> [What is expected] Give again, word for word, every line in the entries below from the line with "orange shoe: 1 -> 2" up to and including the line with "black ball: 4 -> 3", and no other line.

Before-and-after object listings
>>>>>

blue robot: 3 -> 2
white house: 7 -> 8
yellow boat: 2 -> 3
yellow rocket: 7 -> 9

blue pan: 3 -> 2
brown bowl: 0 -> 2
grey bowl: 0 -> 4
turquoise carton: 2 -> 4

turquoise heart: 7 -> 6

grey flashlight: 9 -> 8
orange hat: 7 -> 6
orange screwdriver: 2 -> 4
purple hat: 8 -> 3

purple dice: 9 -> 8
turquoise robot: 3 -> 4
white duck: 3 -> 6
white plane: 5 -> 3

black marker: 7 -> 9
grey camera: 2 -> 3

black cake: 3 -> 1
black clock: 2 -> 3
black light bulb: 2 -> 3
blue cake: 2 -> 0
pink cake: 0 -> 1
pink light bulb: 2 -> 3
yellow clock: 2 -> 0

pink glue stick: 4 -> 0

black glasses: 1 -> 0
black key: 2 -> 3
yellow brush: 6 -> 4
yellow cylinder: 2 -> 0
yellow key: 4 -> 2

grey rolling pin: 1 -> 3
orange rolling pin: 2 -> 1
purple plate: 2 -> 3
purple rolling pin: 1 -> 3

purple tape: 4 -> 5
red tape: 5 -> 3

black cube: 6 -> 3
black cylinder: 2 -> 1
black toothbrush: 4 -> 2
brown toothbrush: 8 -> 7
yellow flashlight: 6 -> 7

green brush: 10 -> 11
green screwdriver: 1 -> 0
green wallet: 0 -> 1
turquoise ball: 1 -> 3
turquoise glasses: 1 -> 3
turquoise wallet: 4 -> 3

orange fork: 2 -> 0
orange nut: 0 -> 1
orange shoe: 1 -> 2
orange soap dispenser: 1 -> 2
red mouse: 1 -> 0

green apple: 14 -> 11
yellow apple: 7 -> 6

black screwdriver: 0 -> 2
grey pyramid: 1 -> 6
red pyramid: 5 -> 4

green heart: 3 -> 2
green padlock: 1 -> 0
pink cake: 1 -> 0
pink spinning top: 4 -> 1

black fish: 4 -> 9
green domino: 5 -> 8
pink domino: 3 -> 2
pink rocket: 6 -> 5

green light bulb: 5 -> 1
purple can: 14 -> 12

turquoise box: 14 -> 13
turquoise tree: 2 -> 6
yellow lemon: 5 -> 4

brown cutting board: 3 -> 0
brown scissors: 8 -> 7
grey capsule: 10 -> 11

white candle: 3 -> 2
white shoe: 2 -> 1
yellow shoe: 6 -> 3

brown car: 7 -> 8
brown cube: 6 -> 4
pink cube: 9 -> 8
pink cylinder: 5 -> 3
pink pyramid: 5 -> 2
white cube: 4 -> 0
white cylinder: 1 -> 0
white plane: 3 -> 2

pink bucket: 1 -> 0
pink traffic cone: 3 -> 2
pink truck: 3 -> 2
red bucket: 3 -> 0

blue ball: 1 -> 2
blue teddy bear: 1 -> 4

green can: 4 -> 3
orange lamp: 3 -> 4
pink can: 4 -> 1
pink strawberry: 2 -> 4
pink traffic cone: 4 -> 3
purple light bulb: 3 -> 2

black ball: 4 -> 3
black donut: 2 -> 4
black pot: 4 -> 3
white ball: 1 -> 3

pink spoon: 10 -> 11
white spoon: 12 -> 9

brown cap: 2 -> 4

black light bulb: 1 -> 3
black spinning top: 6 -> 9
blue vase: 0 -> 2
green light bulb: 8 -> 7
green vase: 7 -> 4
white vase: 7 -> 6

<<<<<

> [Written answer]
orange shoe: 1 -> 2
orange soap dispenser: 1 -> 2
red mouse: 1 -> 0

green apple: 14 -> 11
yellow apple: 7 -> 6

black screwdriver: 0 -> 2
grey pyramid: 1 -> 6
red pyramid: 5 -> 4

green heart: 3 -> 2
green padlock: 1 -> 0
pink cake: 1 -> 0
pink spinning top: 4 -> 1

black fish: 4 -> 9
green domino: 5 -> 8
pink domino: 3 -> 2
pink rocket: 6 -> 5

green light bulb: 5 -> 1
purple can: 14 -> 12

turquoise box: 14 -> 13
turquoise tree: 2 -> 6
yellow lemon: 5 -> 4

brown cutting board: 3 -> 0
brown scissors: 8 -> 7
grey capsule: 10 -> 11

white candle: 3 -> 2
white shoe: 2 -> 1
yellow shoe: 6 -> 3

brown car: 7 -> 8
brown cube: 6 -> 4
pink cube: 9 -> 8
pink cylinder: 5 -> 3
pink pyramid: 5 -> 2
white cube: 4 -> 0
white cylinder: 1 -> 0
white plane: 3 -> 2

pink bucket: 1 -> 0
pink traffic cone: 3 -> 2
pink truck: 3 -> 2
red bucket: 3 -> 0

blue ball: 1 -> 2
blue teddy bear: 1 -> 4

green can: 4 -> 3
orange lamp: 3 -> 4
pink can: 4 -> 1
pink strawberry: 2 -> 4
pink traffic cone: 4 -> 3
purple light bulb: 3 -> 2

black ball: 4 -> 3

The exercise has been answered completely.